-- BEGIN MATERIAL PROVIDED --
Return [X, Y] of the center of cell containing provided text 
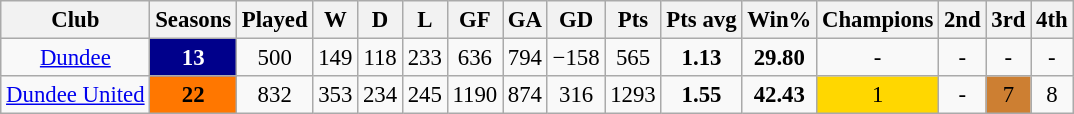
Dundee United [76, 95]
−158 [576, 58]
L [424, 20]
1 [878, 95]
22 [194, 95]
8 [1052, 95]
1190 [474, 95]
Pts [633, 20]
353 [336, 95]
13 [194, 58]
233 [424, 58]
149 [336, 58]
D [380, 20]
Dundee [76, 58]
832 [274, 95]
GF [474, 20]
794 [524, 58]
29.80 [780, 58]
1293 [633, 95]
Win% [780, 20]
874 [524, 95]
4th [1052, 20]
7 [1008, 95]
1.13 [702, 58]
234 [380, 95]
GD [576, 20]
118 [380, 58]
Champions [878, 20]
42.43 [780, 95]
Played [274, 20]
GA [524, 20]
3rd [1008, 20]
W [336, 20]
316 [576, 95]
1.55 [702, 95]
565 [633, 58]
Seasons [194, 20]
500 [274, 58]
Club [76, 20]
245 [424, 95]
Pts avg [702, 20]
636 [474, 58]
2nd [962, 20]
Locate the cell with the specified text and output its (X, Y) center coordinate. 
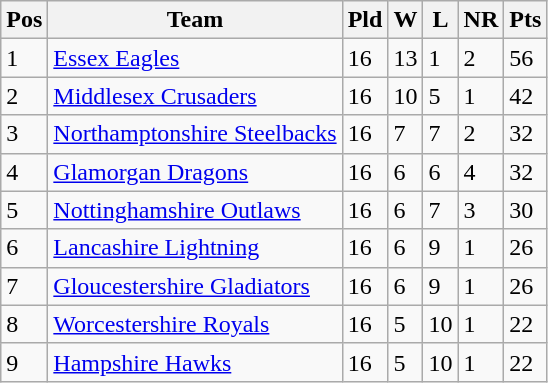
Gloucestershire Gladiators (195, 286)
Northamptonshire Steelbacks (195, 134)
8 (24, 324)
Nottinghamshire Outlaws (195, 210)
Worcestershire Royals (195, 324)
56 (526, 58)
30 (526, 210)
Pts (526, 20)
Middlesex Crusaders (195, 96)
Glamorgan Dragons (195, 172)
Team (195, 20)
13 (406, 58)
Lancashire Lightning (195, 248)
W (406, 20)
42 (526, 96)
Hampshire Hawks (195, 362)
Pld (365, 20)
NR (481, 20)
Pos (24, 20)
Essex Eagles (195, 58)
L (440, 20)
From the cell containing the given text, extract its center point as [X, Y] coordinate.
-- END MATERIAL PROVIDED --
-- BEGIN MATERIAL PROVIDED --
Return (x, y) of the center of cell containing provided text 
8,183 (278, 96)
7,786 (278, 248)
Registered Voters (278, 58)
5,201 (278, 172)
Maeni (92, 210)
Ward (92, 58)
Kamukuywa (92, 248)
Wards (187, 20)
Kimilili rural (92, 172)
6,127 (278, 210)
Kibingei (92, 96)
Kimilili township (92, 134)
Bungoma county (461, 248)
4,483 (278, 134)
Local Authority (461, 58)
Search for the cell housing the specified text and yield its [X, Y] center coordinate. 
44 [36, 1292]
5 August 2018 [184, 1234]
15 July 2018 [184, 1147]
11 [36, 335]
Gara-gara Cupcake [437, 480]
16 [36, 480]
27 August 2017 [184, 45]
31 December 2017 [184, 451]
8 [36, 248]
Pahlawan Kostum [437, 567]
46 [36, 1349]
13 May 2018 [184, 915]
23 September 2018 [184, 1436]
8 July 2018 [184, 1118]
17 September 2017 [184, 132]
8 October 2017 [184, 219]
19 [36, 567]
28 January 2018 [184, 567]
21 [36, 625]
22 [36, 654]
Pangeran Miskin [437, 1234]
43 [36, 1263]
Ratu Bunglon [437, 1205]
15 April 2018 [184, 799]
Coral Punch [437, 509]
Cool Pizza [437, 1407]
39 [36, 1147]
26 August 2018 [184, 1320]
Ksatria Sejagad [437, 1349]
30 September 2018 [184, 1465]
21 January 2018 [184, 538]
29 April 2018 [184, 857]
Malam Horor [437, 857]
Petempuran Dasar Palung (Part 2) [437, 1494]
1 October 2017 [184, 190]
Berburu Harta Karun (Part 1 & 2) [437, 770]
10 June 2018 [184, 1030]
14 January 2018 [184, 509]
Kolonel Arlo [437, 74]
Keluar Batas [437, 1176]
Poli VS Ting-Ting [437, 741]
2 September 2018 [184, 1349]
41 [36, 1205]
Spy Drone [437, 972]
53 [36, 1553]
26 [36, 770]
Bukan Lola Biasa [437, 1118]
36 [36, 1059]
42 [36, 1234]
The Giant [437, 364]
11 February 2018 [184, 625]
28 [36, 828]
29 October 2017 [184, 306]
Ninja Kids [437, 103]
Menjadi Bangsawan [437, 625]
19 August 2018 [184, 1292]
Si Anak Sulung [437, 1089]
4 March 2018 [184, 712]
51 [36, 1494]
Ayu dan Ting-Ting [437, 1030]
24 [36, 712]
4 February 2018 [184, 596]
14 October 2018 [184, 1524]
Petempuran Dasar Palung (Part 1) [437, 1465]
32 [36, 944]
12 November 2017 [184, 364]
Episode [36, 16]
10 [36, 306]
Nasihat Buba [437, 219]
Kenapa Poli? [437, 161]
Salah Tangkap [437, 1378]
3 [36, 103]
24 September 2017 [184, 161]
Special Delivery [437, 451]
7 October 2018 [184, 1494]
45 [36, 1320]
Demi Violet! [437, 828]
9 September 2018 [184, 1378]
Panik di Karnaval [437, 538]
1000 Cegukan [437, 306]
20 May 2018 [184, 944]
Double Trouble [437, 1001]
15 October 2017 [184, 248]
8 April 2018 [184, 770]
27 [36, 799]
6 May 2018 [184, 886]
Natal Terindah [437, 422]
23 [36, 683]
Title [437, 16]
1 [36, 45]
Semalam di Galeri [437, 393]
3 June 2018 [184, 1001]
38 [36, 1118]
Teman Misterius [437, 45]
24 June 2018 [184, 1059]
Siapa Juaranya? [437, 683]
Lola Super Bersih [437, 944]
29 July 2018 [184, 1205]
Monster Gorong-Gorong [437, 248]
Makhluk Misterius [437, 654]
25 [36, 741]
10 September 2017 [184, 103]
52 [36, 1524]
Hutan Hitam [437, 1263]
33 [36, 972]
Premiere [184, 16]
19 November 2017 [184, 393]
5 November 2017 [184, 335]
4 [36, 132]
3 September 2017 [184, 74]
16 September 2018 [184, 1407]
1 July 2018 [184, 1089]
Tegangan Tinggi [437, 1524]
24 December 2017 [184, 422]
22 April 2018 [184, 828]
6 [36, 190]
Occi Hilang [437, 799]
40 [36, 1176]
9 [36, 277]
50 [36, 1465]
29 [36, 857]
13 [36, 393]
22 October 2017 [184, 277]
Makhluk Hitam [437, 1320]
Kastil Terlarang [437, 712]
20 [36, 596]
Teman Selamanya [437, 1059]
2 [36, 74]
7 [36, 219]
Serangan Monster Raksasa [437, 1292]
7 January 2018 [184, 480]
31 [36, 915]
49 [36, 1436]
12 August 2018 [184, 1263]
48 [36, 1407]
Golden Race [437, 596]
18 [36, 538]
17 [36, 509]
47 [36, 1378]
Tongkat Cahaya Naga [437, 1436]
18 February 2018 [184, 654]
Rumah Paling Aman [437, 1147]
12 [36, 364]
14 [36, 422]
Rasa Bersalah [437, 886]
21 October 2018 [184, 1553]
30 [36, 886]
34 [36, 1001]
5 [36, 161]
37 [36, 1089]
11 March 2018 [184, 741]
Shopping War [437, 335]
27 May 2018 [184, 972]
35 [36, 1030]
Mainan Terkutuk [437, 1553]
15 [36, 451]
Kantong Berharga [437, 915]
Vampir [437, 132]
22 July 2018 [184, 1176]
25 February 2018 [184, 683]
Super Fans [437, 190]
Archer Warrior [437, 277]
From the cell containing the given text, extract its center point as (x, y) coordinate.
-- END MATERIAL PROVIDED --
-- BEGIN MATERIAL PROVIDED --
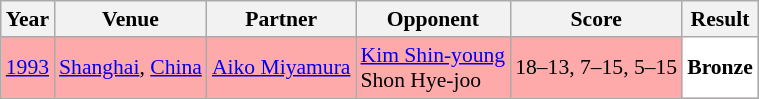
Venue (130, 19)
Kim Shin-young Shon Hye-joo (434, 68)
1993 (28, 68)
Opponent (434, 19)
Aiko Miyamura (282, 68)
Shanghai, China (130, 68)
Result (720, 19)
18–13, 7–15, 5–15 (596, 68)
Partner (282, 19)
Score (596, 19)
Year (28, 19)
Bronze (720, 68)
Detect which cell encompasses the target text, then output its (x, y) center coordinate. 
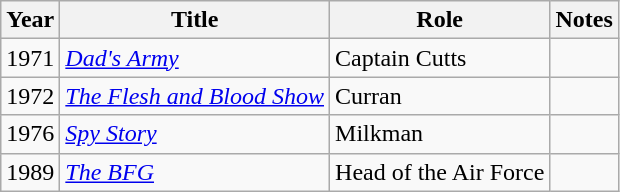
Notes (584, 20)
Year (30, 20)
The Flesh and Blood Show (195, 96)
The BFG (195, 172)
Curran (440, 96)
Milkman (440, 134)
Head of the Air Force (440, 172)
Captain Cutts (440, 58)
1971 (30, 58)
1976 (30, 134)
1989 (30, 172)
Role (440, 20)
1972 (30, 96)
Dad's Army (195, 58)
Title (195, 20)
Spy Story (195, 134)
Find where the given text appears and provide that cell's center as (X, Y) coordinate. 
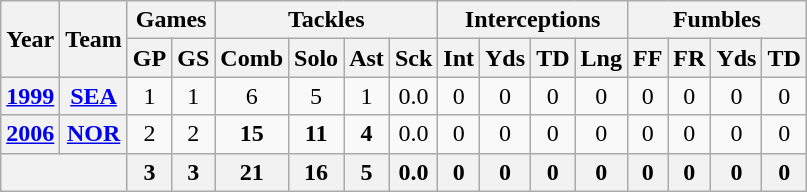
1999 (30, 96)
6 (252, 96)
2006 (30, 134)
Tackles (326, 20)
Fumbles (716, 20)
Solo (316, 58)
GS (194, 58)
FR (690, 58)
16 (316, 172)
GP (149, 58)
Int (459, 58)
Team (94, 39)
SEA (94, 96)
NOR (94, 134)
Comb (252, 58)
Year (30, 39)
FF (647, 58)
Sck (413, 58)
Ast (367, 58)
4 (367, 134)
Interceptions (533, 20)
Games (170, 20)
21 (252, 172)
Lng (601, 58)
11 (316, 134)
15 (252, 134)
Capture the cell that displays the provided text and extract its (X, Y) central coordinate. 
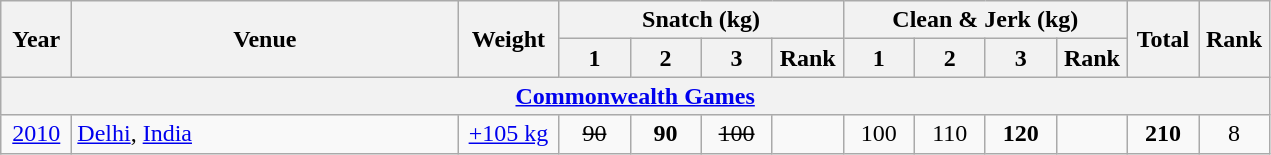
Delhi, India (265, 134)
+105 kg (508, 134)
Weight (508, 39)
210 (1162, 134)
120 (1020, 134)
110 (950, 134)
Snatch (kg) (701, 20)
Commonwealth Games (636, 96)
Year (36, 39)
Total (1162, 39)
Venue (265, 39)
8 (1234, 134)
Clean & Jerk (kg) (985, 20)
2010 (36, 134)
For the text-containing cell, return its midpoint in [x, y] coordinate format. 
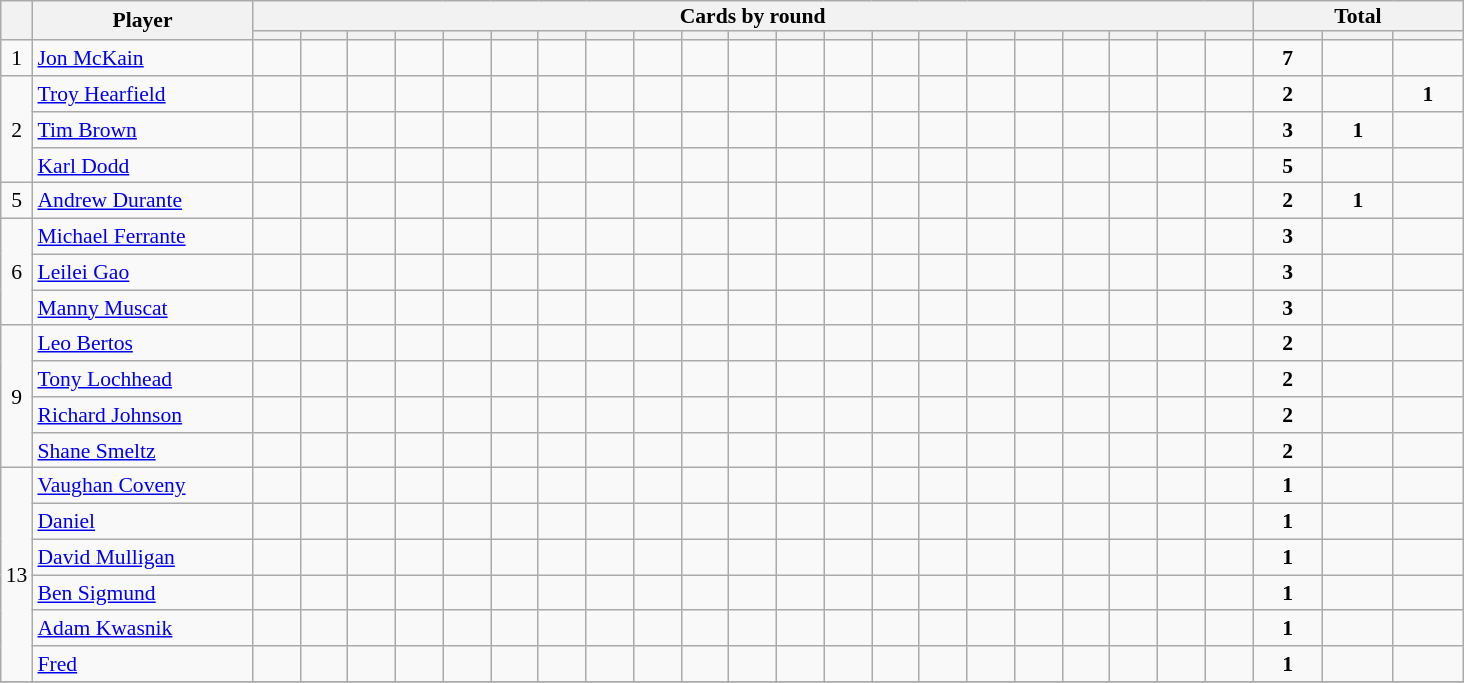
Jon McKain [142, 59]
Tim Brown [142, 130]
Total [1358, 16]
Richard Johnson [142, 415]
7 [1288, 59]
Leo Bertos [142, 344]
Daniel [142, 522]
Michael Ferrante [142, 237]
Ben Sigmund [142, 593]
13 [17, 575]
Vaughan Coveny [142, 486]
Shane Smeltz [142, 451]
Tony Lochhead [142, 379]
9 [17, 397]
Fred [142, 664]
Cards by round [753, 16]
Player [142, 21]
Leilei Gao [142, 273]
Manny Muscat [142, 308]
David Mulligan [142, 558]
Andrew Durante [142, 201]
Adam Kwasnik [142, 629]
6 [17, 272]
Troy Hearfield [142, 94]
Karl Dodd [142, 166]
-- END MATERIAL PROVIDED --
Rewrite everything from the line containing "Dundee United [76, 95]" down to the line containing "4th [1052, 20]", swapping "Pts" for "Points" and leaving all else unchanged. Give only those lines.

Dundee United [76, 95]
−158 [576, 58]
L [424, 20]
1 [878, 95]
22 [194, 95]
8 [1052, 95]
1190 [474, 95]
Points [633, 20]
353 [336, 95]
13 [194, 58]
233 [424, 58]
149 [336, 58]
D [380, 20]
Dundee [76, 58]
832 [274, 95]
GF [474, 20]
794 [524, 58]
29.80 [780, 58]
1293 [633, 95]
Win% [780, 20]
874 [524, 95]
4th [1052, 20]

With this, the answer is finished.